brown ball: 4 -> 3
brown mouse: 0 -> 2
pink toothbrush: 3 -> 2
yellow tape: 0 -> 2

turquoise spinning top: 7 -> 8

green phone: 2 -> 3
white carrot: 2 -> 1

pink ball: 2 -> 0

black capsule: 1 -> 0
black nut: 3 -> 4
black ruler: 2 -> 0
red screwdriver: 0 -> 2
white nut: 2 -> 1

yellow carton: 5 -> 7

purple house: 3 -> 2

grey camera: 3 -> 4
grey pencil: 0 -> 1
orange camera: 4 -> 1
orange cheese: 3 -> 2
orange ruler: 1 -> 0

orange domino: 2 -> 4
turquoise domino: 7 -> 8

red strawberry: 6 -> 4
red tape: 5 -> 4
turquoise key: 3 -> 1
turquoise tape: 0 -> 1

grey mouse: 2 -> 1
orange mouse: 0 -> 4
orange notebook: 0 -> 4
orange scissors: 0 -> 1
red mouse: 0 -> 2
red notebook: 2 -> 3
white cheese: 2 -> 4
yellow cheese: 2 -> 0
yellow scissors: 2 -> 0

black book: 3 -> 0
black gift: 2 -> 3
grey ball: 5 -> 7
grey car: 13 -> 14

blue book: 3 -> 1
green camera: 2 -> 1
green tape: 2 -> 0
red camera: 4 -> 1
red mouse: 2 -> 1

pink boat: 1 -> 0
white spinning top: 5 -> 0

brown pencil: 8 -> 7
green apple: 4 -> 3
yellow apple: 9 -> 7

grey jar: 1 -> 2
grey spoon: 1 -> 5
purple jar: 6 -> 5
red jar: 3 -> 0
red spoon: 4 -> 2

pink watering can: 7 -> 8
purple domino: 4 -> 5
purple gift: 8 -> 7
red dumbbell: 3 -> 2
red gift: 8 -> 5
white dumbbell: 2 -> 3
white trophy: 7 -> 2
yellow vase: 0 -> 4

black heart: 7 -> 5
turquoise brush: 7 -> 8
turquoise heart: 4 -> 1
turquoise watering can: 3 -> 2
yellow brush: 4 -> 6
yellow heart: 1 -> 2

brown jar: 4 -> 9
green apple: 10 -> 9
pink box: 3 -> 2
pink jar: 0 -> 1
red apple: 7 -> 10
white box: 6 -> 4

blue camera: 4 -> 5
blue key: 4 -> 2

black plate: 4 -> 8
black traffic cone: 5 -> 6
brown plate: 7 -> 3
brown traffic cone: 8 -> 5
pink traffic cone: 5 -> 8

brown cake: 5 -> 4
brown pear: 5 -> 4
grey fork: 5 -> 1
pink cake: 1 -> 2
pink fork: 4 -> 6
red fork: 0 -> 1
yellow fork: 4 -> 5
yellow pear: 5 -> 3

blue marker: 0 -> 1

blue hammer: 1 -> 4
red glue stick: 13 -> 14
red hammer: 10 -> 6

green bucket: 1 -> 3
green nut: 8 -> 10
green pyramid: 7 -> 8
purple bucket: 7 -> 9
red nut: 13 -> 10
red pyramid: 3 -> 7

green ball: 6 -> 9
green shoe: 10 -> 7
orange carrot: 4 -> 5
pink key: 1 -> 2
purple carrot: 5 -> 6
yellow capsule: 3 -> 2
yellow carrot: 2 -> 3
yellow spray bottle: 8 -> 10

◇ ◇ ◇ ◇ ◇ ◇ ◇

What is required –
Render the whole set of entries again, exactly as given.

Problem solution –
brown ball: 4 -> 3
brown mouse: 0 -> 2
pink toothbrush: 3 -> 2
yellow tape: 0 -> 2

turquoise spinning top: 7 -> 8

green phone: 2 -> 3
white carrot: 2 -> 1

pink ball: 2 -> 0

black capsule: 1 -> 0
black nut: 3 -> 4
black ruler: 2 -> 0
red screwdriver: 0 -> 2
white nut: 2 -> 1

yellow carton: 5 -> 7

purple house: 3 -> 2

grey camera: 3 -> 4
grey pencil: 0 -> 1
orange camera: 4 -> 1
orange cheese: 3 -> 2
orange ruler: 1 -> 0

orange domino: 2 -> 4
turquoise domino: 7 -> 8

red strawberry: 6 -> 4
red tape: 5 -> 4
turquoise key: 3 -> 1
turquoise tape: 0 -> 1

grey mouse: 2 -> 1
orange mouse: 0 -> 4
orange notebook: 0 -> 4
orange scissors: 0 -> 1
red mouse: 0 -> 2
red notebook: 2 -> 3
white cheese: 2 -> 4
yellow cheese: 2 -> 0
yellow scissors: 2 -> 0

black book: 3 -> 0
black gift: 2 -> 3
grey ball: 5 -> 7
grey car: 13 -> 14

blue book: 3 -> 1
green camera: 2 -> 1
green tape: 2 -> 0
red camera: 4 -> 1
red mouse: 2 -> 1

pink boat: 1 -> 0
white spinning top: 5 -> 0

brown pencil: 8 -> 7
green apple: 4 -> 3
yellow apple: 9 -> 7

grey jar: 1 -> 2
grey spoon: 1 -> 5
purple jar: 6 -> 5
red jar: 3 -> 0
red spoon: 4 -> 2

pink watering can: 7 -> 8
purple domino: 4 -> 5
purple gift: 8 -> 7
red dumbbell: 3 -> 2
red gift: 8 -> 5
white dumbbell: 2 -> 3
white trophy: 7 -> 2
yellow vase: 0 -> 4

black heart: 7 -> 5
turquoise brush: 7 -> 8
turquoise heart: 4 -> 1
turquoise watering can: 3 -> 2
yellow brush: 4 -> 6
yellow heart: 1 -> 2

brown jar: 4 -> 9
green apple: 10 -> 9
pink box: 3 -> 2
pink jar: 0 -> 1
red apple: 7 -> 10
white box: 6 -> 4

blue camera: 4 -> 5
blue key: 4 -> 2

black plate: 4 -> 8
black traffic cone: 5 -> 6
brown plate: 7 -> 3
brown traffic cone: 8 -> 5
pink traffic cone: 5 -> 8

brown cake: 5 -> 4
brown pear: 5 -> 4
grey fork: 5 -> 1
pink cake: 1 -> 2
pink fork: 4 -> 6
red fork: 0 -> 1
yellow fork: 4 -> 5
yellow pear: 5 -> 3

blue marker: 0 -> 1

blue hammer: 1 -> 4
red glue stick: 13 -> 14
red hammer: 10 -> 6

green bucket: 1 -> 3
green nut: 8 -> 10
green pyramid: 7 -> 8
purple bucket: 7 -> 9
red nut: 13 -> 10
red pyramid: 3 -> 7

green ball: 6 -> 9
green shoe: 10 -> 7
orange carrot: 4 -> 5
pink key: 1 -> 2
purple carrot: 5 -> 6
yellow capsule: 3 -> 2
yellow carrot: 2 -> 3
yellow spray bottle: 8 -> 10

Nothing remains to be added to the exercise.